**Task to carry out:** Restate each of the lines below word for word and drop every picture.
####
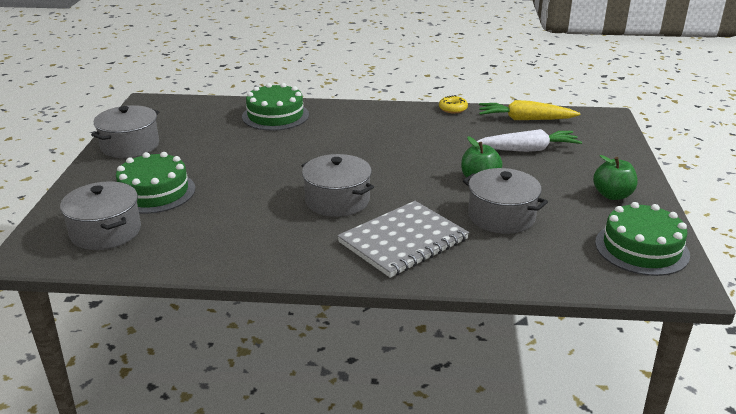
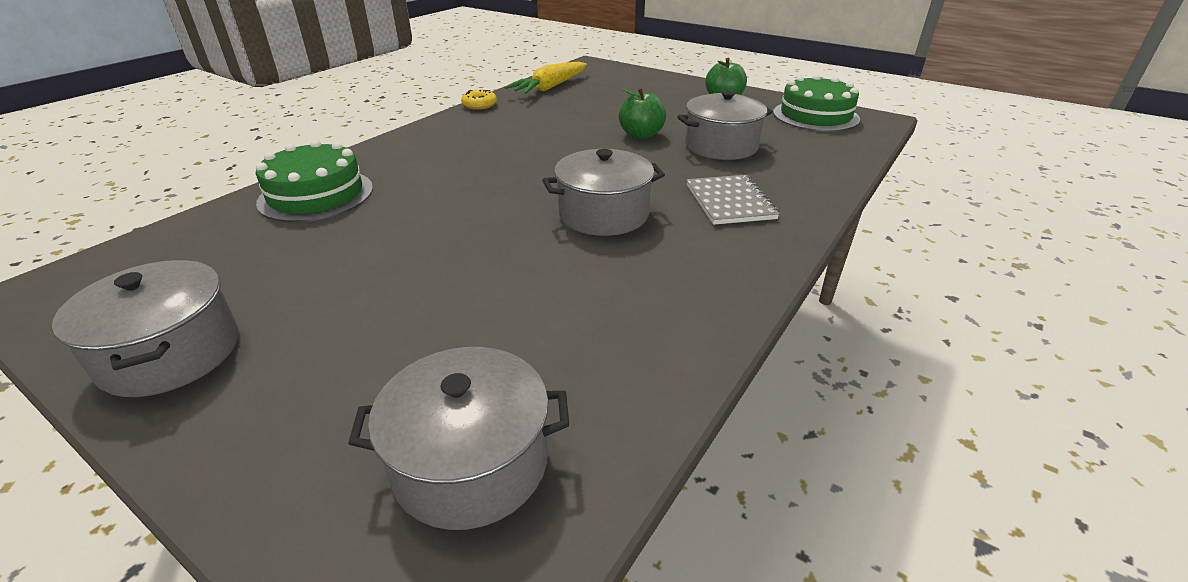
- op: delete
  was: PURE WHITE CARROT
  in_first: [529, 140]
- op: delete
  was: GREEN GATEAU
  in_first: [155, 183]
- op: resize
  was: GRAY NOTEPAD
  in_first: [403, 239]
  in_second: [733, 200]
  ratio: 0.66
####
**Response below:**
- op: delete
  was: PURE WHITE CARROT
  in_first: [529, 140]
- op: delete
  was: GREEN GATEAU
  in_first: [155, 183]
- op: resize
  was: GRAY NOTEPAD
  in_first: [403, 239]
  in_second: [733, 200]
  ratio: 0.66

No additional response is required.